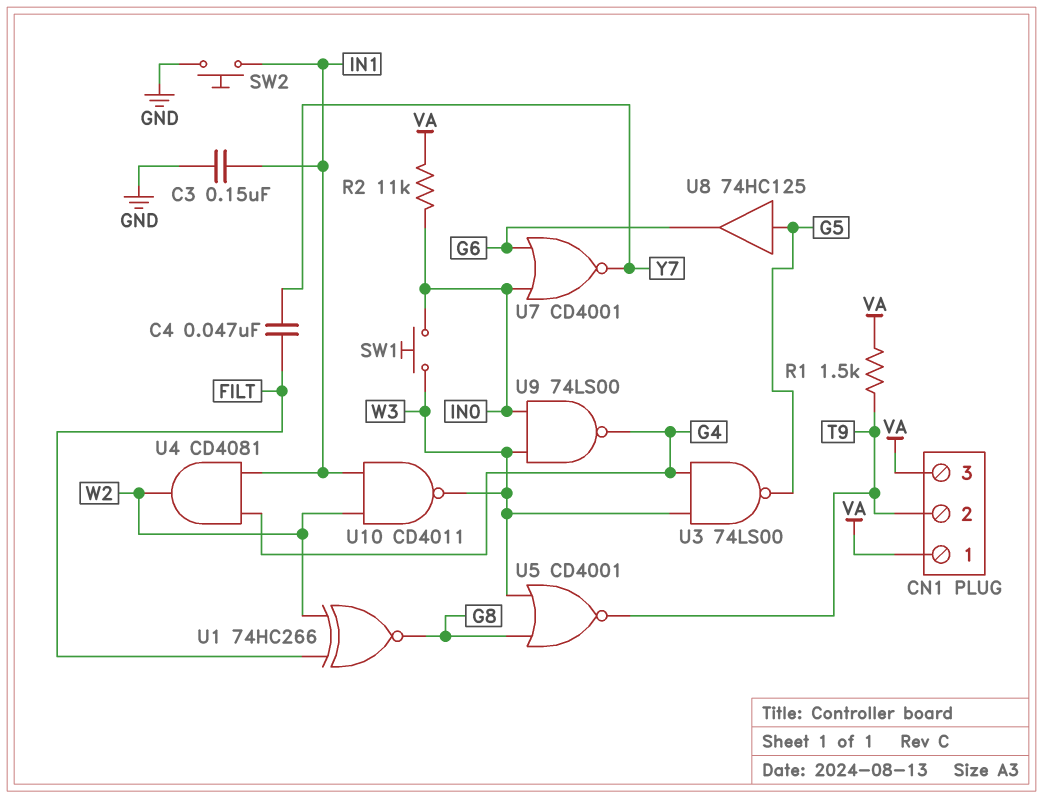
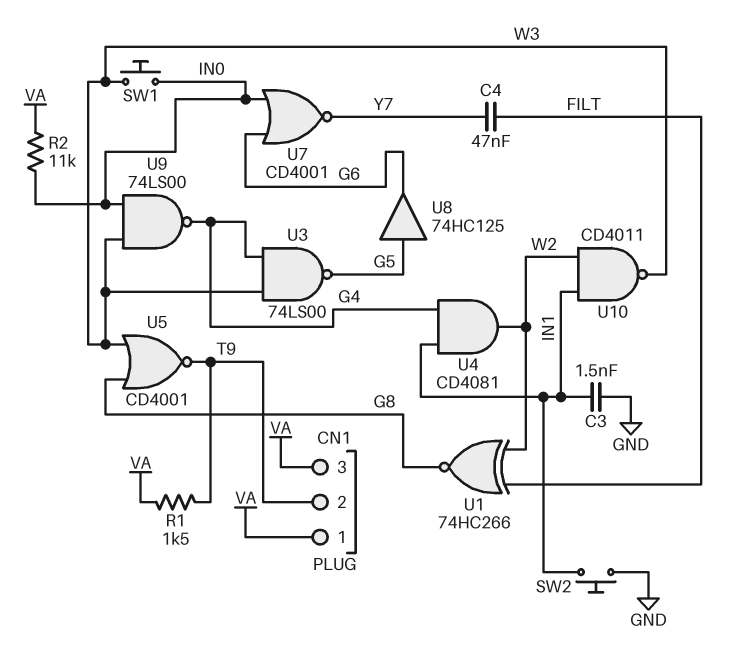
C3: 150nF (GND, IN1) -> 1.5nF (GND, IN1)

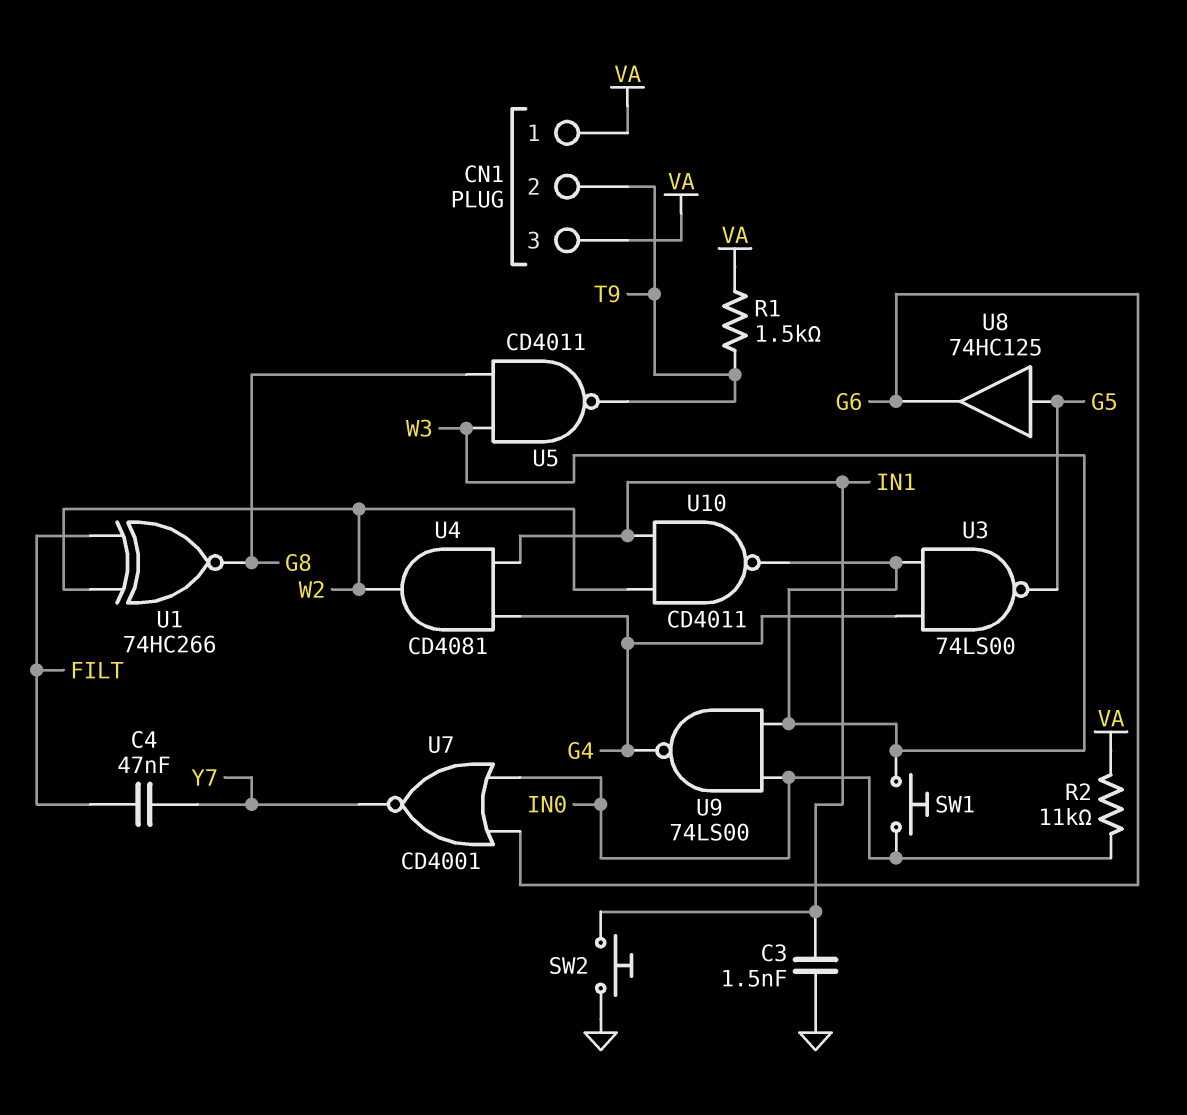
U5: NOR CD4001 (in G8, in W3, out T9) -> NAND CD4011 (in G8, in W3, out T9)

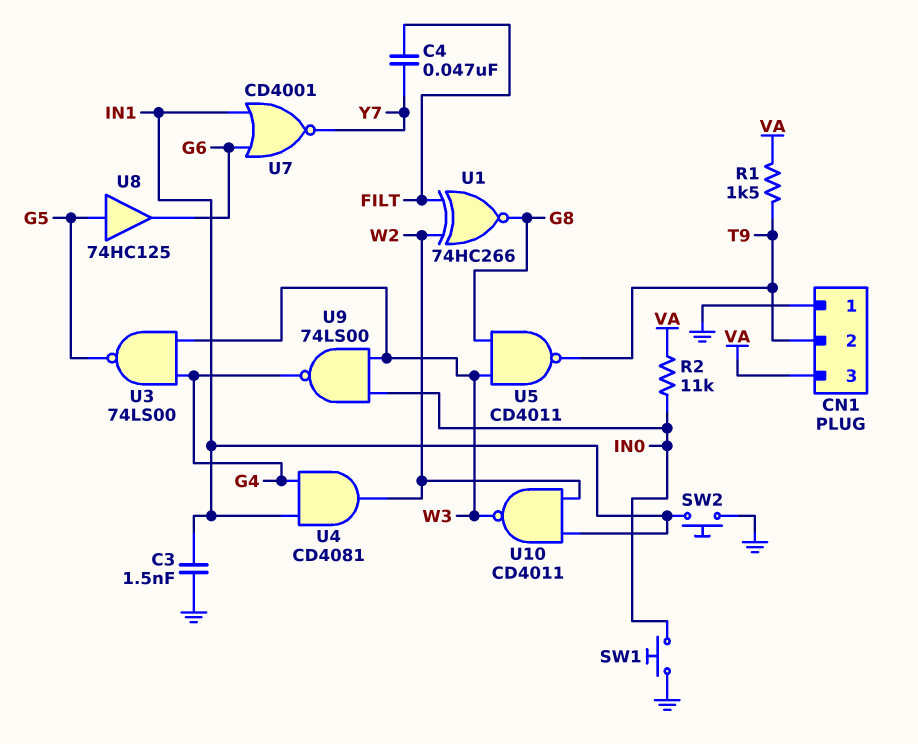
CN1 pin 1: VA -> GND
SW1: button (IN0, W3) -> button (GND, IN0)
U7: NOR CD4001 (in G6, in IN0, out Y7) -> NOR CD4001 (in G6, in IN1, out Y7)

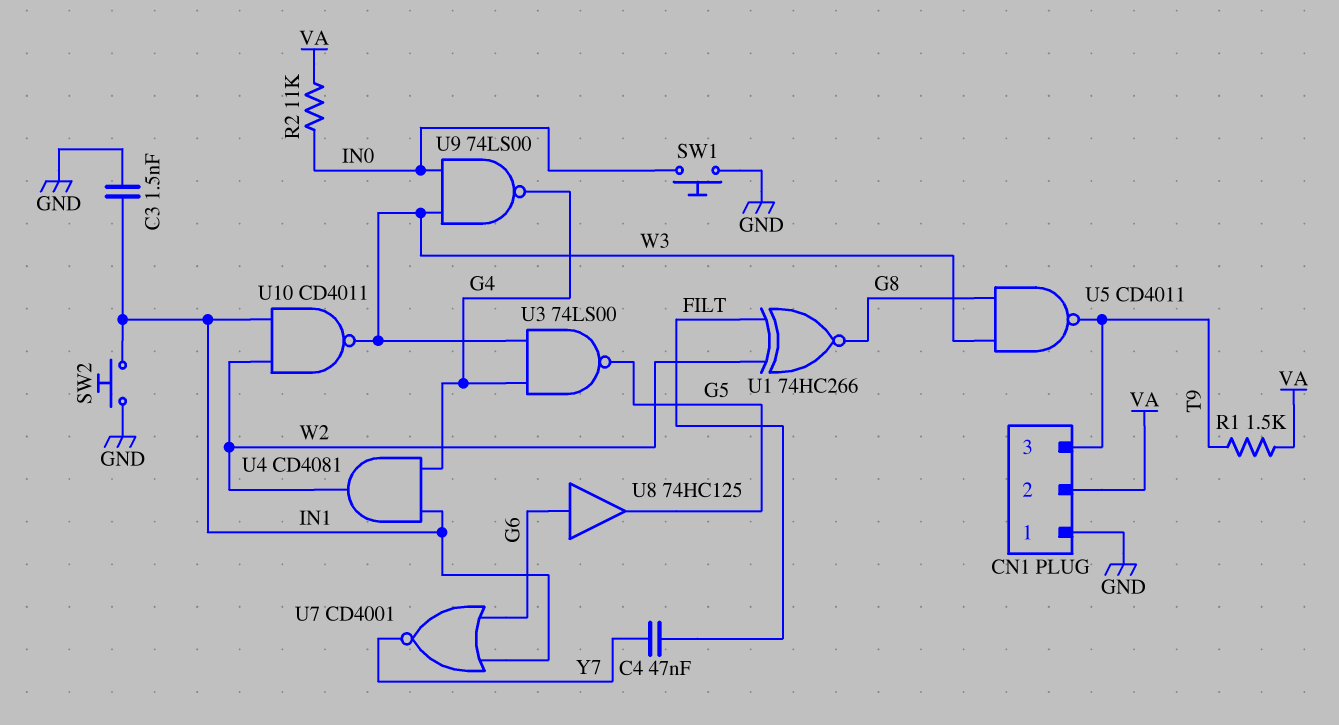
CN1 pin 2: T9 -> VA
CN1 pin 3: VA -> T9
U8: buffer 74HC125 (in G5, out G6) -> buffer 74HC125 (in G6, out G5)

==

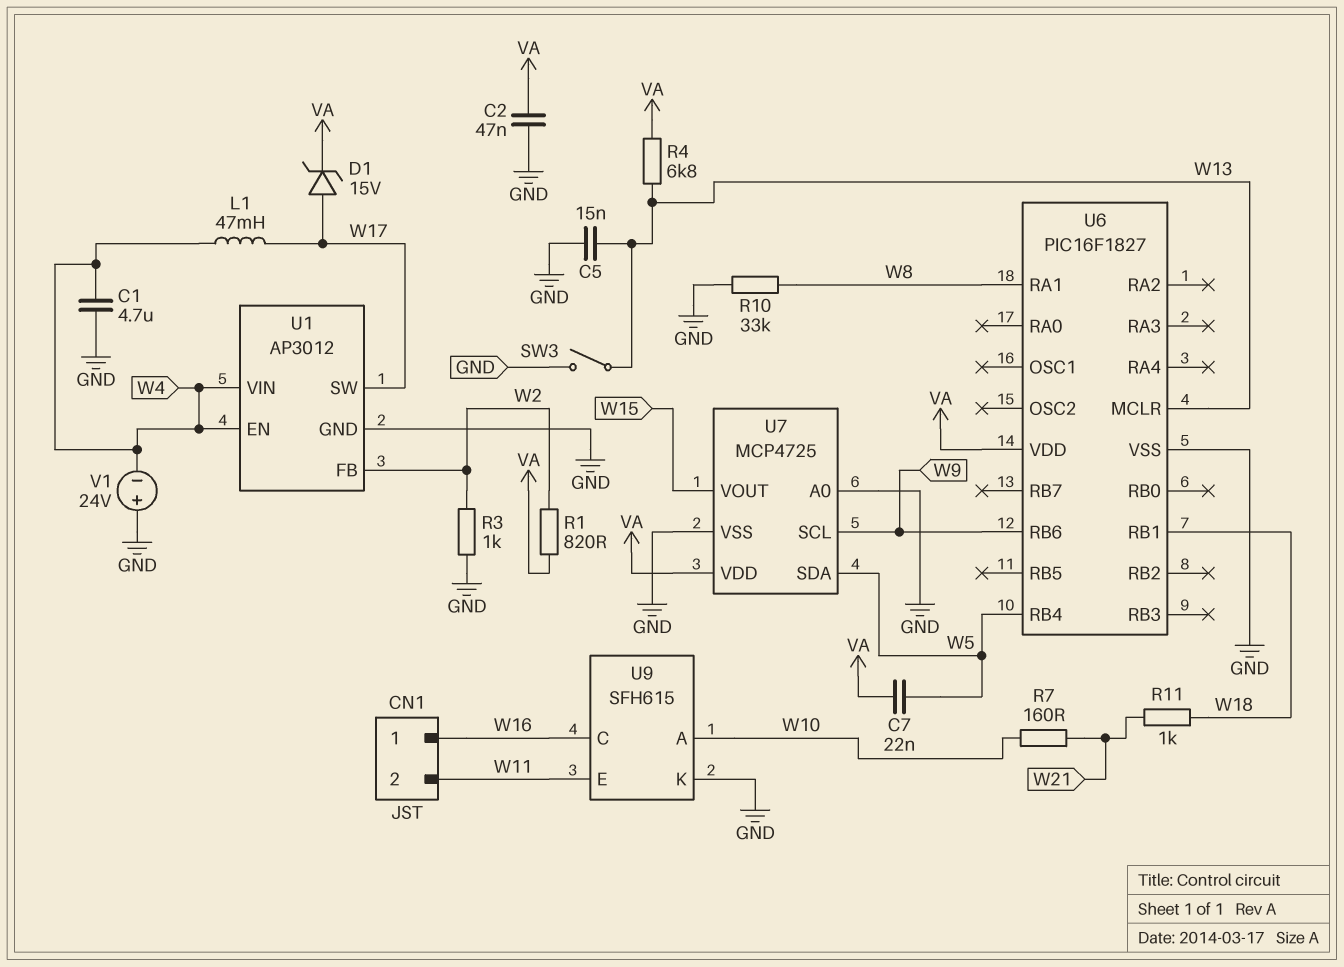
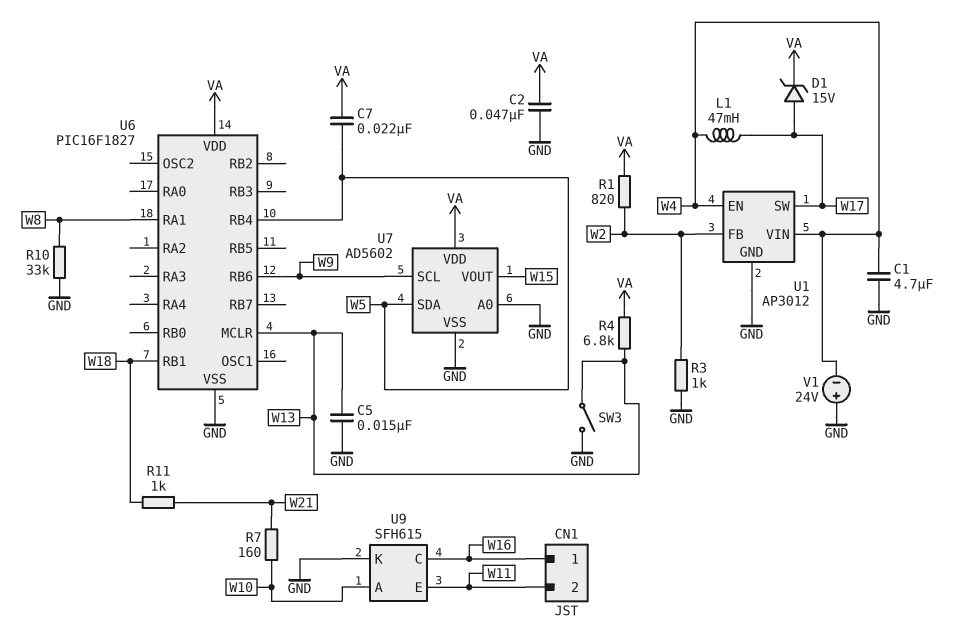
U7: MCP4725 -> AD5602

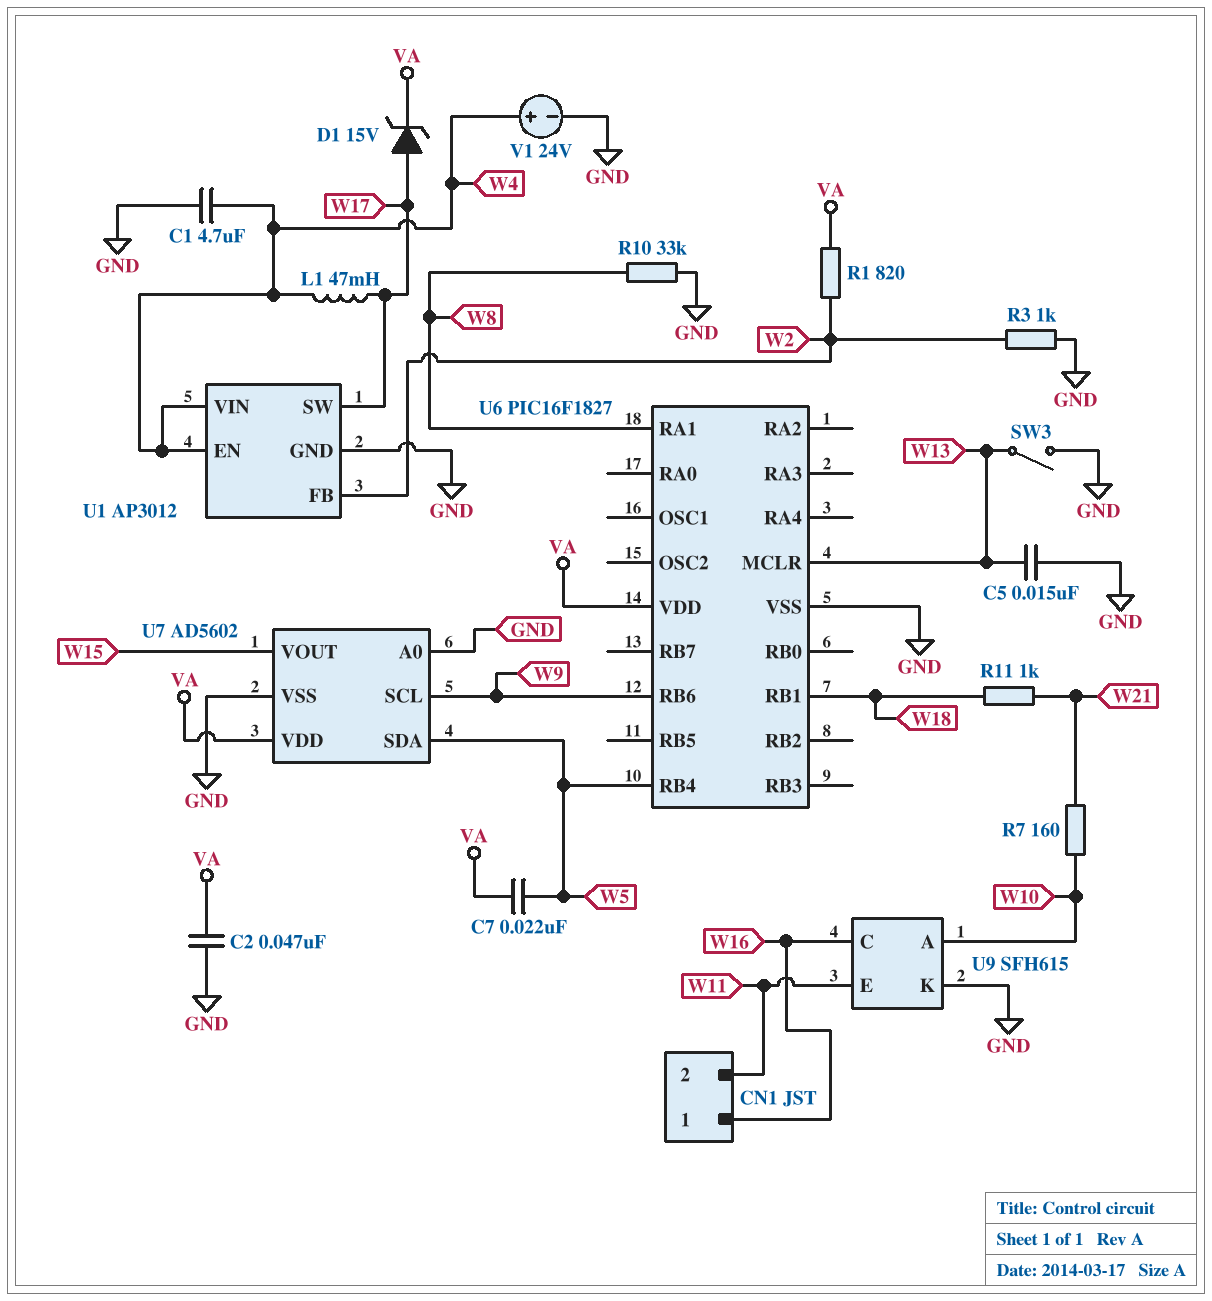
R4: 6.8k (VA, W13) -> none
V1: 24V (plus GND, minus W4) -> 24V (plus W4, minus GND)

§ What to work on: Retype only the lines above between the line with "CN1 pin 3: VA -> T9" and the line with "U8: buffer 74HC125", counting those two lines as well, and keep every character as it is.

§ Result:
CN1 pin 3: VA -> T9
U8: buffer 74HC125 (in G5, out G6) -> buffer 74HC125 (in G6, out G5)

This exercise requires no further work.